Pictures aside, write out the data exactly as it reads.

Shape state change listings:
__________________________________________________

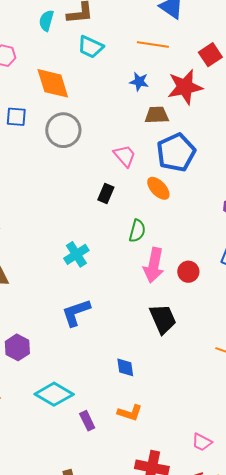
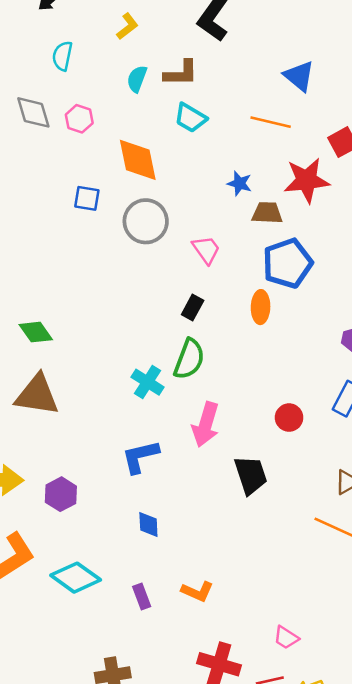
blue star: (139, 82) -> (239, 183), moved
pink trapezoid: (125, 156) -> (206, 250), moved
orange ellipse: (158, 188) -> (261, 307), turned 40
green semicircle: (137, 231) -> (189, 359), moved, size x1.4
cyan cross: (76, 254) -> (147, 382), turned -30
pink arrow: (154, 265) -> (206, 424), moved
blue diamond: (125, 367) -> (148, 525), moved
cyan diamond: (54, 394) -> (76, 578), moved

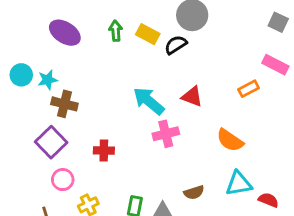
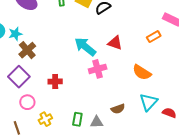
brown cross: (64, 104) -> (27, 50), turned 36
cyan triangle: (239, 184) -> (149, 102), turned -36

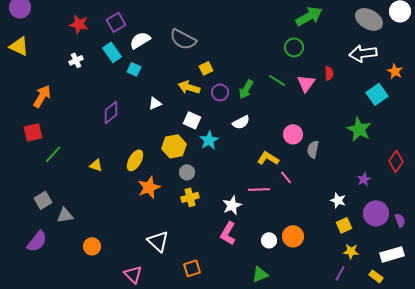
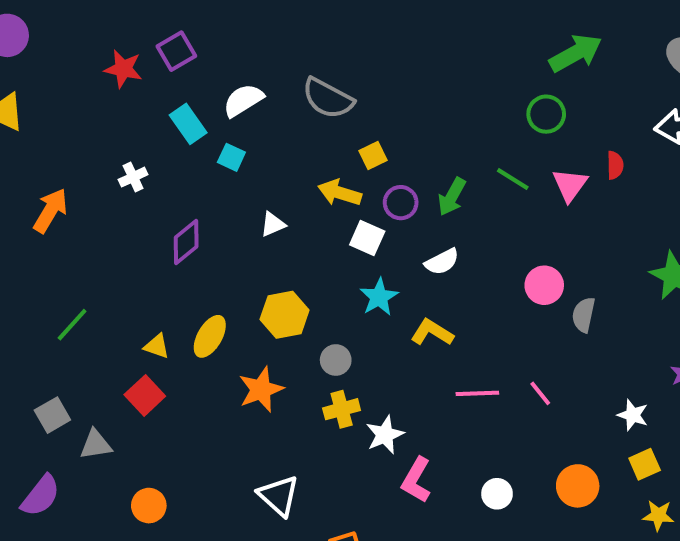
purple square: (116, 22) -> (176, 51), moved
white cross: (76, 60) -> (133, 177), moved
white square: (192, 120) -> (367, 238), moved
red square: (33, 132) -> (145, 395), moved, turned -30
yellow hexagon: (174, 146) -> (285, 315), moved
yellow L-shape: (268, 158) -> (432, 332), moved
yellow ellipse: (135, 160) -> (210, 336), moved
pink line: (286, 177) -> (540, 393), moved
white star: (232, 205) -> (385, 435), moved
orange circle: (293, 236) -> (578, 486), moved

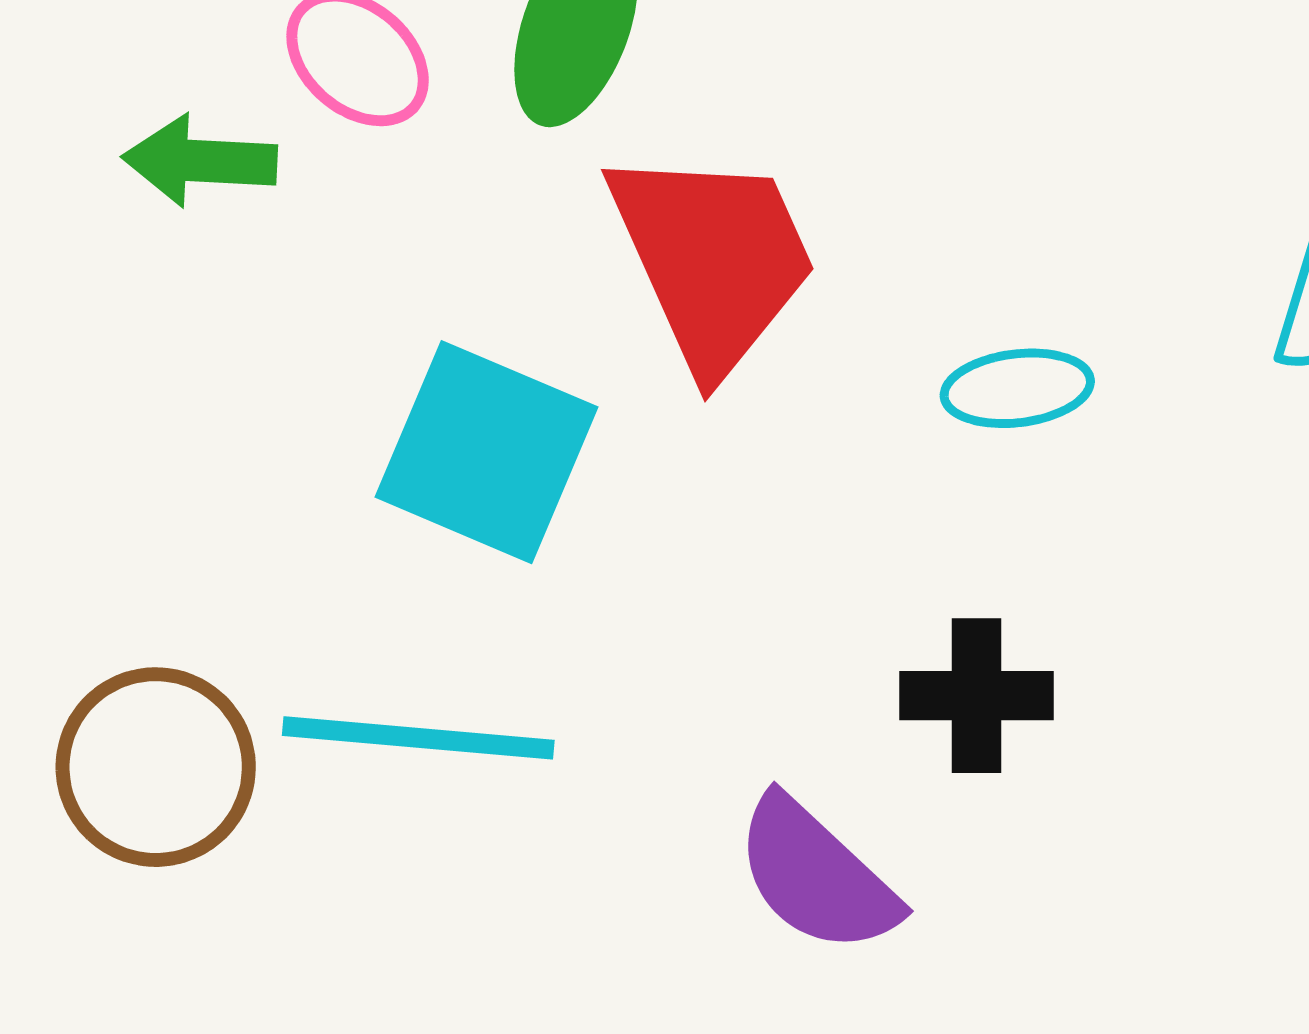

__________________________________________________

§ **PROBLEM SOLUTION**:
blue star: (139, 82) -> (239, 183), moved
pink trapezoid: (125, 156) -> (206, 250), moved
orange ellipse: (158, 188) -> (261, 307), turned 40
green semicircle: (137, 231) -> (189, 359), moved, size x1.4
cyan cross: (76, 254) -> (147, 382), turned -30
pink arrow: (154, 265) -> (206, 424), moved
blue diamond: (125, 367) -> (148, 525), moved
cyan diamond: (54, 394) -> (76, 578), moved

brown cross: (64, 104) -> (27, 50), turned 36
cyan triangle: (239, 184) -> (149, 102), turned -36

purple square: (116, 22) -> (176, 51), moved
white cross: (76, 60) -> (133, 177), moved
white square: (192, 120) -> (367, 238), moved
red square: (33, 132) -> (145, 395), moved, turned -30
yellow hexagon: (174, 146) -> (285, 315), moved
yellow L-shape: (268, 158) -> (432, 332), moved
yellow ellipse: (135, 160) -> (210, 336), moved
pink line: (286, 177) -> (540, 393), moved
white star: (232, 205) -> (385, 435), moved
orange circle: (293, 236) -> (578, 486), moved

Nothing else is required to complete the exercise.